▸ What you are asked to do:
Copy each line of the records that contains the word "moved".

--- Available records Enclosed Below ---

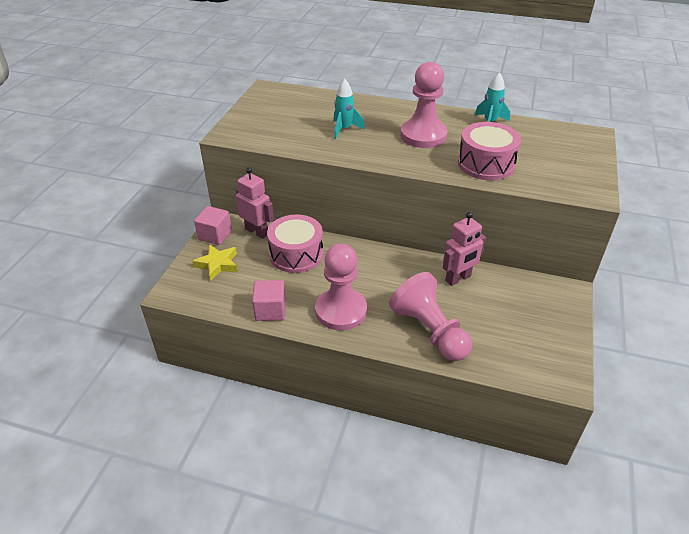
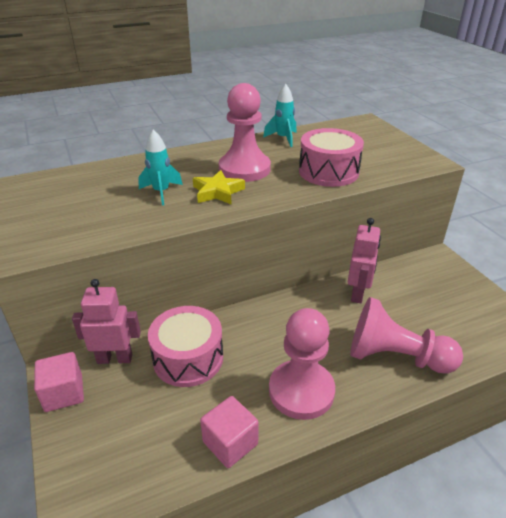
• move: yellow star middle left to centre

--- End of Enclosed Available records ---
--- Available records Enclosed Below ---

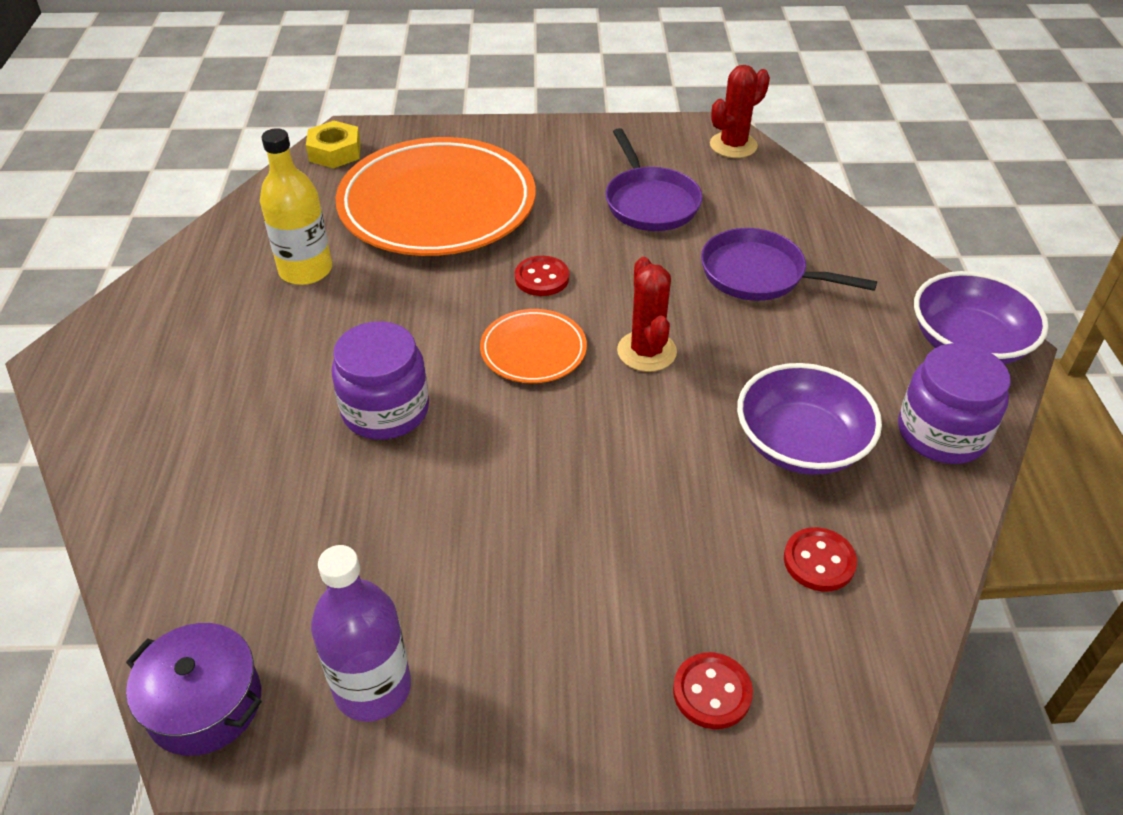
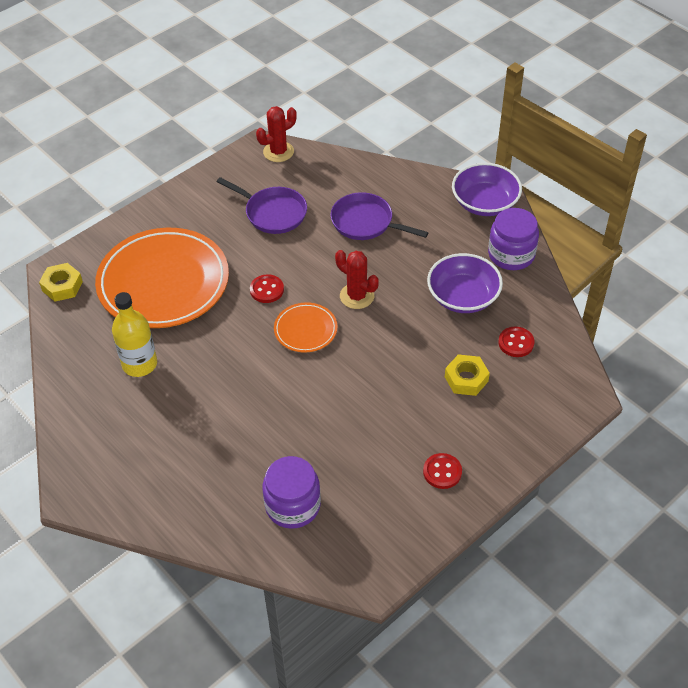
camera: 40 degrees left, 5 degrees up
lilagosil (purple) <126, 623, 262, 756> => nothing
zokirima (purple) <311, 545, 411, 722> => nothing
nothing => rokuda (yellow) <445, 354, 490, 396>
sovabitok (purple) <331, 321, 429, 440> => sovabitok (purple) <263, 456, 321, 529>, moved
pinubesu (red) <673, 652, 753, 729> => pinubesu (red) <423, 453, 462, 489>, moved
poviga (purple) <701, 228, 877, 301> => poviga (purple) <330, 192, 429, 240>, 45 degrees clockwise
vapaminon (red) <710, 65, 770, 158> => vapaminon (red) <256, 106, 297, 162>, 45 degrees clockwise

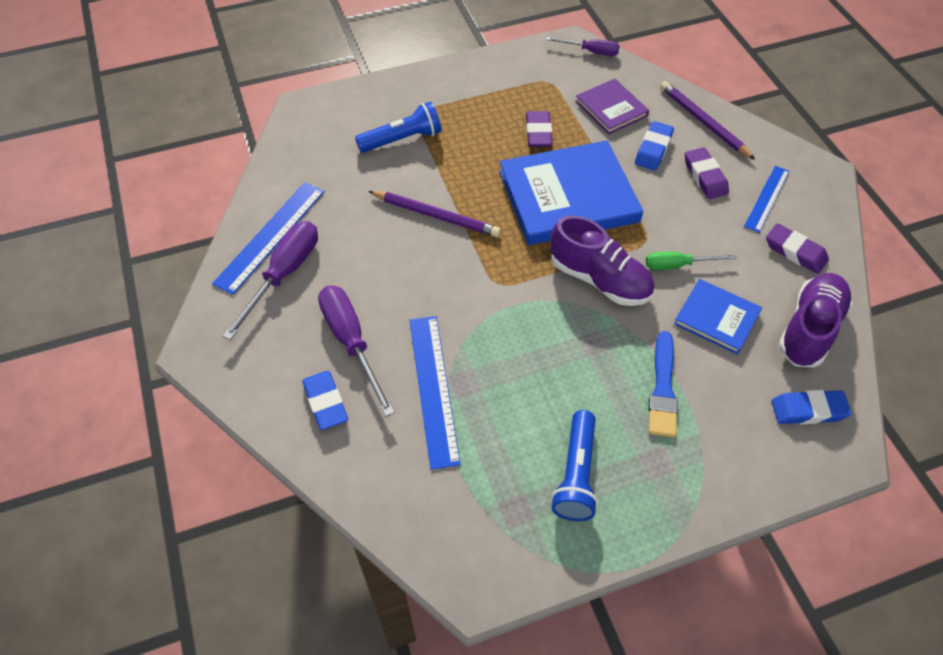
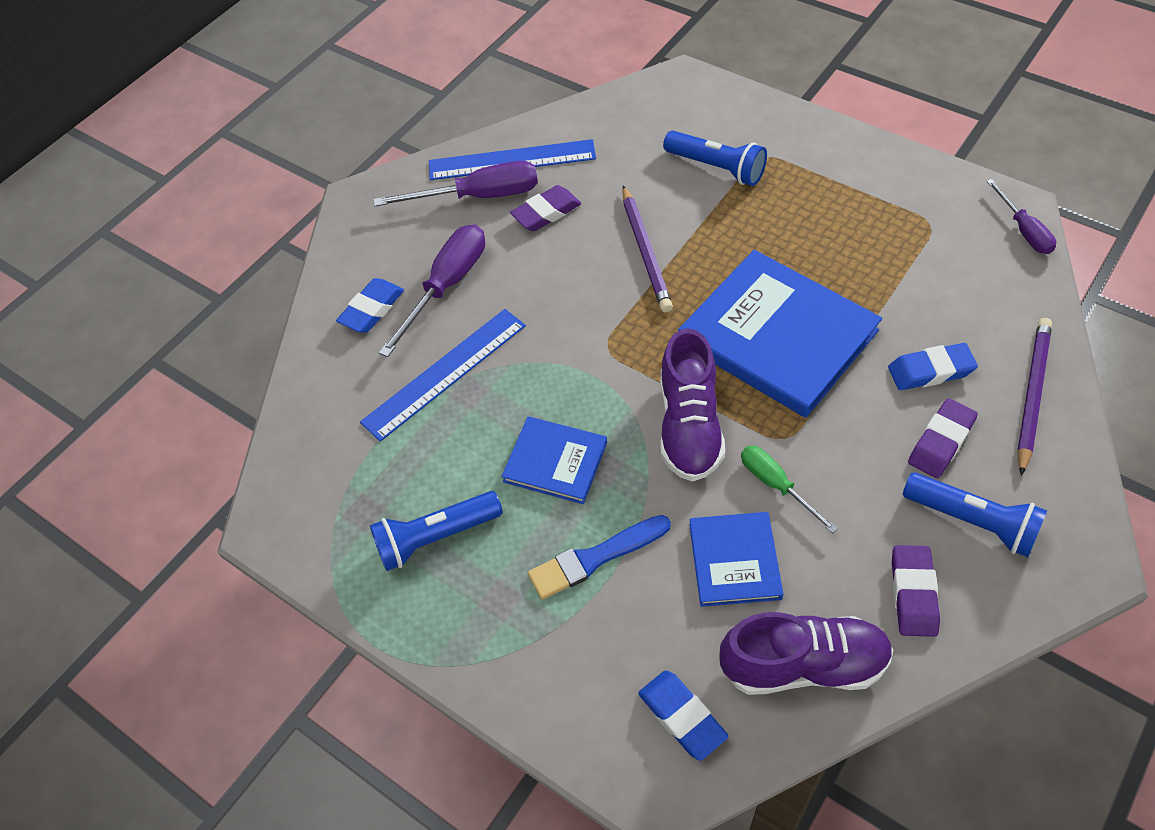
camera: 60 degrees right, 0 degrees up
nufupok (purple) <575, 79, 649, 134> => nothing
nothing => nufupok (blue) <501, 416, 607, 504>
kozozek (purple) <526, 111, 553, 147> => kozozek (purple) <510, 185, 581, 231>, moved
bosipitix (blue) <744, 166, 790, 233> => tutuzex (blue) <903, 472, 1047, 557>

--- End of Enclosed Available records ---

▸ Your solution:
sovabitok (purple) <331, 321, 429, 440> => sovabitok (purple) <263, 456, 321, 529>, moved
pinubesu (red) <673, 652, 753, 729> => pinubesu (red) <423, 453, 462, 489>, moved
kozozek (purple) <526, 111, 553, 147> => kozozek (purple) <510, 185, 581, 231>, moved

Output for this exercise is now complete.